> _MATERIAL PROVIDED_
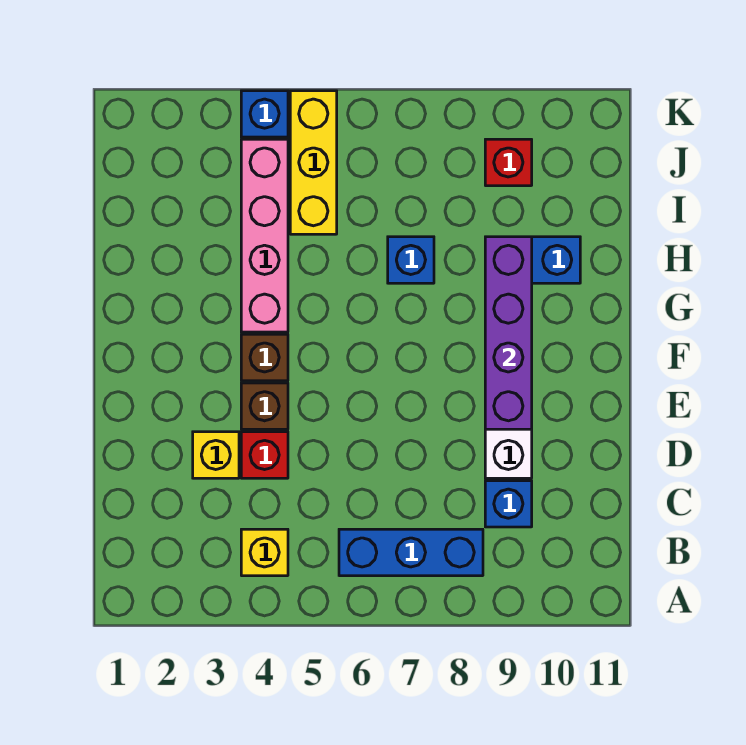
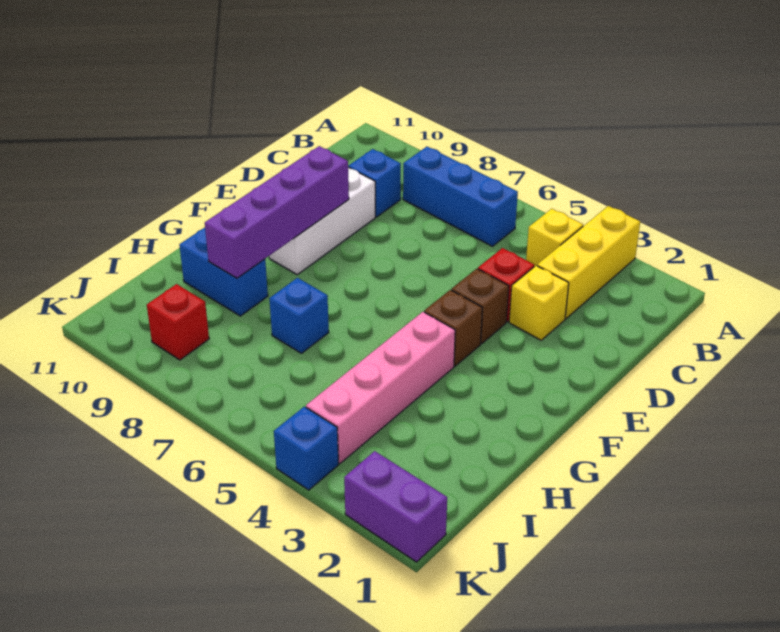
yellow brick I5:K5 level 1 -> yellow brick A3:C3 level 1
none -> purple brick K1:K2 level 1

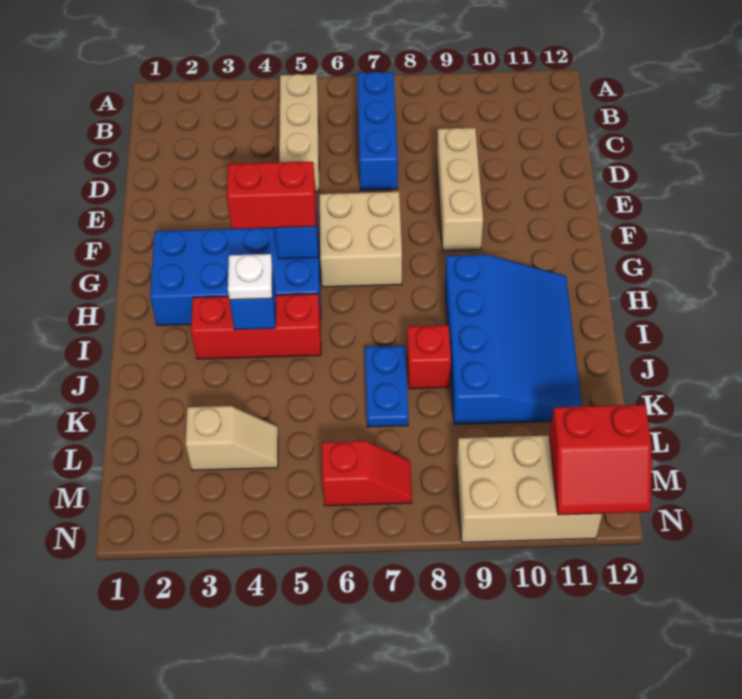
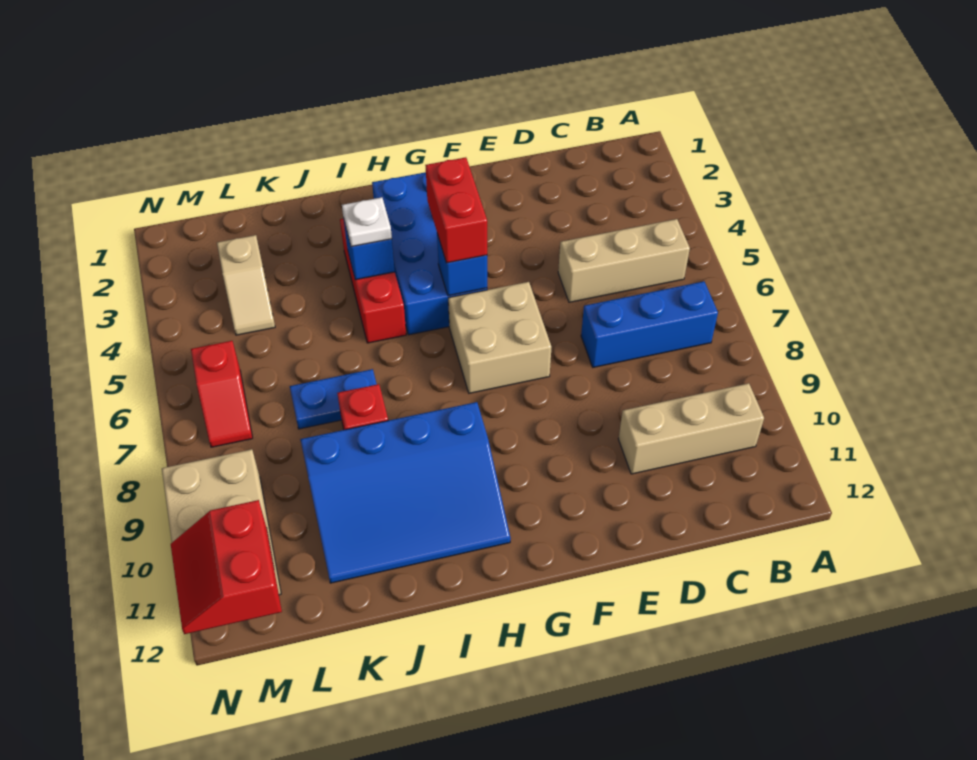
tan brick D9:F9 level 1 -> tan brick B10:D10 level 1

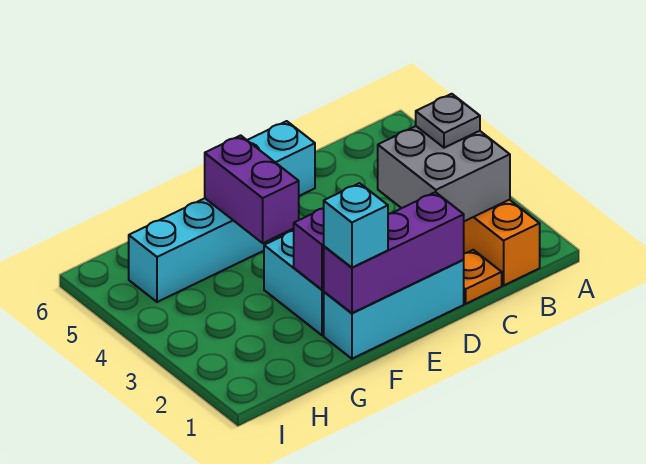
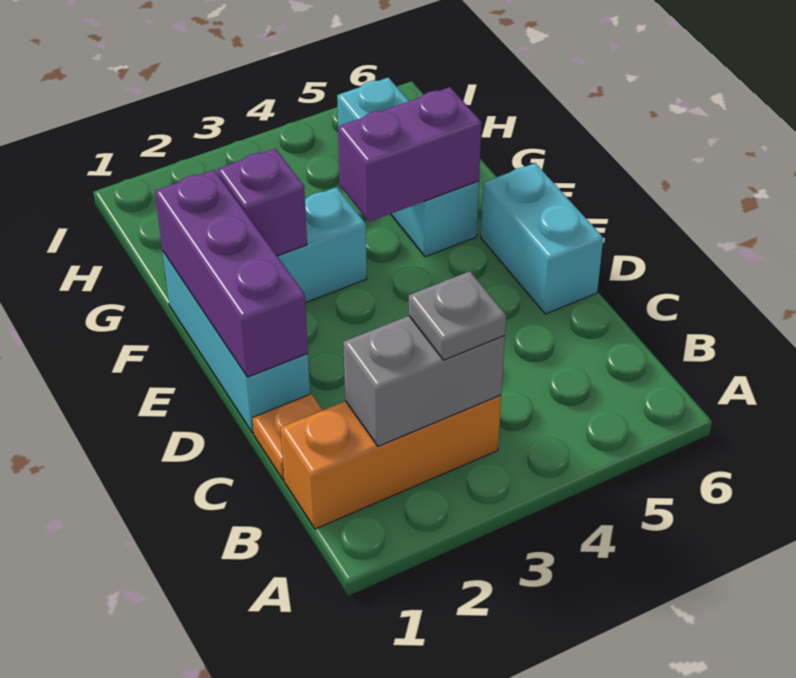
grey brick B2:C3 level 2 -> grey brick B2:B3 level 2
cyan brick F1 level 3 -> none

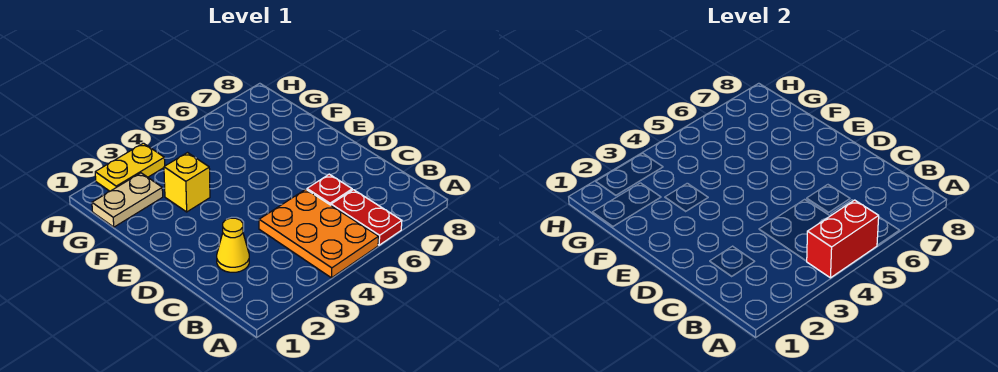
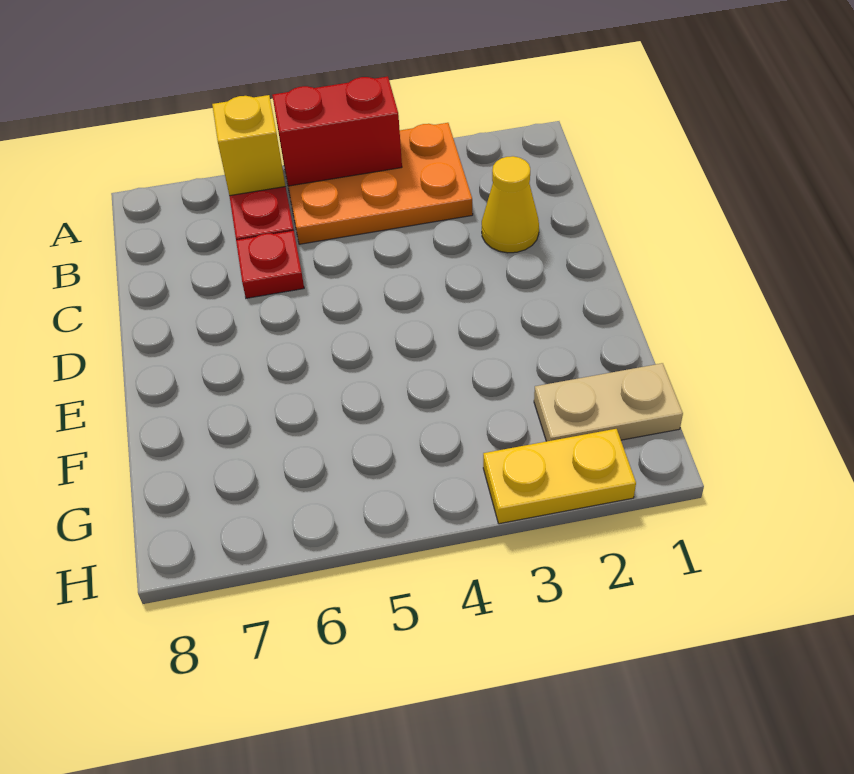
orange plate A4:C5 level 1 -> orange plate A3:B5 level 1
yellow brick F3 level 1 -> yellow brick A6 level 2

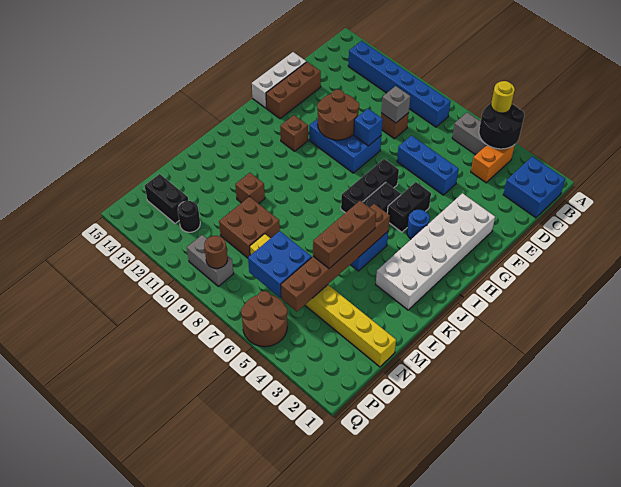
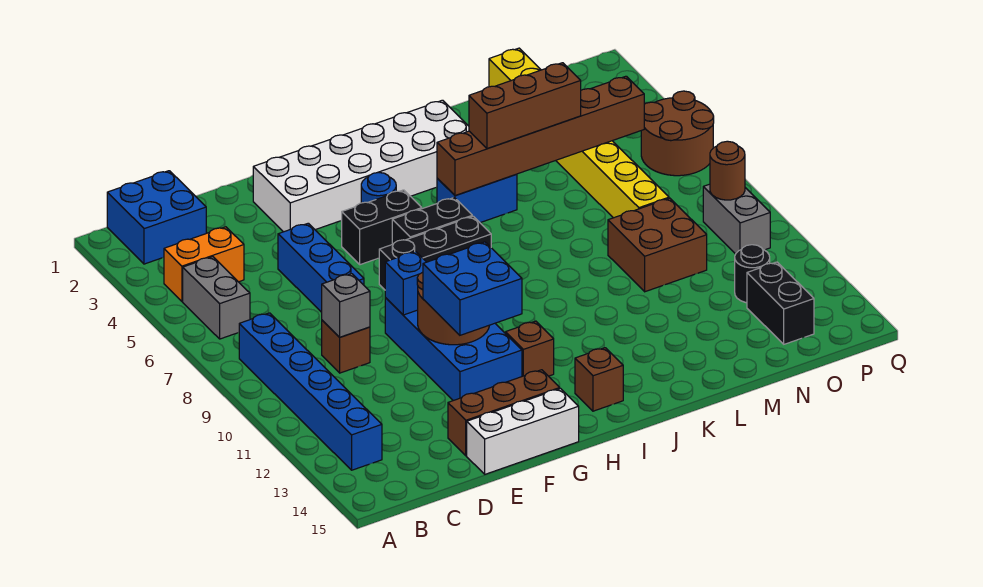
black round brick A4:B5 level 2 -> none
yellow round brick A5 level 3 -> none
blue brick F9:G11 level 1 -> blue brick F9:G12 level 1
brown brick L11 level 1 -> brown brick I14 level 1
blue brick N6:O7 level 2 -> blue brick F11:G12 level 3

> _REQUIRED ACTION_
Go over the data and return every line that includes the word "round".

> _RESPONSE AREA_
black round brick A4:B5 level 2 -> none
yellow round brick A5 level 3 -> none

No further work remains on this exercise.